===== SUPPLIED DATA

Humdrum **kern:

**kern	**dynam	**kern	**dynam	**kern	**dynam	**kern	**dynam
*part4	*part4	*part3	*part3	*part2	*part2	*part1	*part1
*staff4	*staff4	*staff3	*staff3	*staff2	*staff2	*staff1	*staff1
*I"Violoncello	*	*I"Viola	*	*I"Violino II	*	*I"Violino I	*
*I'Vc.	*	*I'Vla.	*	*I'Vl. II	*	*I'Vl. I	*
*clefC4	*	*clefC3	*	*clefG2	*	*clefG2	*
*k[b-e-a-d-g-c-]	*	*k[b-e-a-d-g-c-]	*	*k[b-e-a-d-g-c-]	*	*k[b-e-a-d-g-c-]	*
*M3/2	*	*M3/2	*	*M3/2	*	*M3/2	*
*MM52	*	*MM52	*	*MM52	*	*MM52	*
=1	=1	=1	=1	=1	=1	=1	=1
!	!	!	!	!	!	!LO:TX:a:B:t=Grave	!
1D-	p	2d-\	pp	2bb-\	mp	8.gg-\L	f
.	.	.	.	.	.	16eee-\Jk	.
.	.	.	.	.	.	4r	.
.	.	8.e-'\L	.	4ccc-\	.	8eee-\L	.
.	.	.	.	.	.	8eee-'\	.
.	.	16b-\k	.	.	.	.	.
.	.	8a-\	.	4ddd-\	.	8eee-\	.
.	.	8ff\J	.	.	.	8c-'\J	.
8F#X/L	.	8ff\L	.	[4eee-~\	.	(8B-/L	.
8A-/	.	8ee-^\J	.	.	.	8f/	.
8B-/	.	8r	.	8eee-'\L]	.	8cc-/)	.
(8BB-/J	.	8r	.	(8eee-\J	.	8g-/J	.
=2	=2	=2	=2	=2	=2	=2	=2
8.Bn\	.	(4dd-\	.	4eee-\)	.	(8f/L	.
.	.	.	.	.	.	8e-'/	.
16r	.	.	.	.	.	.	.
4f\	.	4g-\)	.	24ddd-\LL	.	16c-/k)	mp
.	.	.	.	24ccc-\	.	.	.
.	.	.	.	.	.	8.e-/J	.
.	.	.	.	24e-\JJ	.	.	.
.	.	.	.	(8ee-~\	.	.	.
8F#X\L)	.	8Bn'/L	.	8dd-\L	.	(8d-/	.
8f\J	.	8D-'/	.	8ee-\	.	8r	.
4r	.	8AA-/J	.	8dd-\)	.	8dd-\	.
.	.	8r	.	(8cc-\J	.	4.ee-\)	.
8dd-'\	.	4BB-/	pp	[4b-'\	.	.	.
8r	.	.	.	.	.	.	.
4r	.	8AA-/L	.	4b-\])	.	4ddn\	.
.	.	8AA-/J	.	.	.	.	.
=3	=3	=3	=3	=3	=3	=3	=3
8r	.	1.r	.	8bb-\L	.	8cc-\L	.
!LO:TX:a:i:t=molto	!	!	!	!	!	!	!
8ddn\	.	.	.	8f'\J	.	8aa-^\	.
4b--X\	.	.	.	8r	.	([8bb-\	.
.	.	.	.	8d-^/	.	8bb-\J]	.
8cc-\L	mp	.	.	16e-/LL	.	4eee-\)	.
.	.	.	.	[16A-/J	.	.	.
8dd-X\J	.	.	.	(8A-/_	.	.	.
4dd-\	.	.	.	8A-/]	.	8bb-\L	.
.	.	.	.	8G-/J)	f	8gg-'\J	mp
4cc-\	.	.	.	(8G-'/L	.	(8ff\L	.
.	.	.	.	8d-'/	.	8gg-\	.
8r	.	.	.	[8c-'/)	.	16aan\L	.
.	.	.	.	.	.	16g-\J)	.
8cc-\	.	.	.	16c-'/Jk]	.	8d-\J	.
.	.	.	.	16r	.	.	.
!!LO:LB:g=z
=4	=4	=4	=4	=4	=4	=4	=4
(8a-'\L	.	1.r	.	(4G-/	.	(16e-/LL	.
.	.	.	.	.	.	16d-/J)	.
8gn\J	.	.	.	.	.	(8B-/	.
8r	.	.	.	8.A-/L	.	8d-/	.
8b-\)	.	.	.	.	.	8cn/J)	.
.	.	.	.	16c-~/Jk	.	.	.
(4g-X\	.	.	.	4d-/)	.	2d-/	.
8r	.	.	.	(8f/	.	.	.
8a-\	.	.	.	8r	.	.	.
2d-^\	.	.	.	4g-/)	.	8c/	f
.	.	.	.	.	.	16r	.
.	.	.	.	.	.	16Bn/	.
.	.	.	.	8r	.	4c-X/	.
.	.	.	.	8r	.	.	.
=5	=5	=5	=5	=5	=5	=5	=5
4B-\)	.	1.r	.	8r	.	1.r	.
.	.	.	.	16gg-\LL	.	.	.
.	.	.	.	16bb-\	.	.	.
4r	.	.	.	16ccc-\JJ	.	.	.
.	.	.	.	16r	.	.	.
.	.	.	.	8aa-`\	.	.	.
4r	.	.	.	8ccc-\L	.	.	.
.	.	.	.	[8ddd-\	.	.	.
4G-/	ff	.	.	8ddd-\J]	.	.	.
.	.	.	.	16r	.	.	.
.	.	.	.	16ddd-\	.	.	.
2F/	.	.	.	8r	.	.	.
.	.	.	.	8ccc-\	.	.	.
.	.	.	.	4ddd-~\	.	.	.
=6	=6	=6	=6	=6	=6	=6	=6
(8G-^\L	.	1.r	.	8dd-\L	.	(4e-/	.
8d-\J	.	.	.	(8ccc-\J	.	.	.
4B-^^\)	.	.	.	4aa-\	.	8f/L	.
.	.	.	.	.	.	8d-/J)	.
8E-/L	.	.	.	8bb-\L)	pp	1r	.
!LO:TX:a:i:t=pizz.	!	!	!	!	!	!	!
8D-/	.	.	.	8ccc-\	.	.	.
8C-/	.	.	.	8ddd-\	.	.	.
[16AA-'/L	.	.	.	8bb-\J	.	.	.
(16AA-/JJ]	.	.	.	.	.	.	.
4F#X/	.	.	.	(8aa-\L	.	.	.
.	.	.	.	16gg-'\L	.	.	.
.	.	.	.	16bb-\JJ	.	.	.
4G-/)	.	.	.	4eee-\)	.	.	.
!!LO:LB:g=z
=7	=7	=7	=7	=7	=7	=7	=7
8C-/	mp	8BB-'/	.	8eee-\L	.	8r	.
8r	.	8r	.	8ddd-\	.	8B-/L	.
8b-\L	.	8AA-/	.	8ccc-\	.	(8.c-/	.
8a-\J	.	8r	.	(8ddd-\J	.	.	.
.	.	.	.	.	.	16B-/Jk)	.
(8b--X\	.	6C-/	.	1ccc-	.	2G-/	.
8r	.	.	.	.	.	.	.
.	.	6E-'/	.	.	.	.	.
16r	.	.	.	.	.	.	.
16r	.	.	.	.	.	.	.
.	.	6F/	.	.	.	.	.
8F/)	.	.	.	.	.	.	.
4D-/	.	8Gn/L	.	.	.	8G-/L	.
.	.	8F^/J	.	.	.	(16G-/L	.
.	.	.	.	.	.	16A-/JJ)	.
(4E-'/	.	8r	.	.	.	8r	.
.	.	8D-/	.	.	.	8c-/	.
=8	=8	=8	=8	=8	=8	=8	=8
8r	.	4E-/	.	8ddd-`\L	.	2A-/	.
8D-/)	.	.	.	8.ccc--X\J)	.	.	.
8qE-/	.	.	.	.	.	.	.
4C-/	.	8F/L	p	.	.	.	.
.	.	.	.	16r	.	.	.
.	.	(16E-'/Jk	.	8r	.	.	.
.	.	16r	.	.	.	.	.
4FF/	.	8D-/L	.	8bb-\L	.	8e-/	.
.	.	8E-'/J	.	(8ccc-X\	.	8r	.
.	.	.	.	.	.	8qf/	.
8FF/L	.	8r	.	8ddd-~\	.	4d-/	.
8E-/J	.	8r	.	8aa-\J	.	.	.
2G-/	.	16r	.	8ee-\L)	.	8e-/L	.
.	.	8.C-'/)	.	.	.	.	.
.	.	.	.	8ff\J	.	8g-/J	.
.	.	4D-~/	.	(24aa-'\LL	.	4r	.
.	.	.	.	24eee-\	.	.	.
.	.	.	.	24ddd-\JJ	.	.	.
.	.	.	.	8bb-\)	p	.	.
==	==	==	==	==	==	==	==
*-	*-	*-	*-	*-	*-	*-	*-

==========

SET TASK —
Gather every line in the entries above that has the string "kern" in it.

EXPECTED ANSWER —
Humdrum **kern:
**kern	**dynam	**kern	**dynam	**kern	**dynam	**kern	**dynam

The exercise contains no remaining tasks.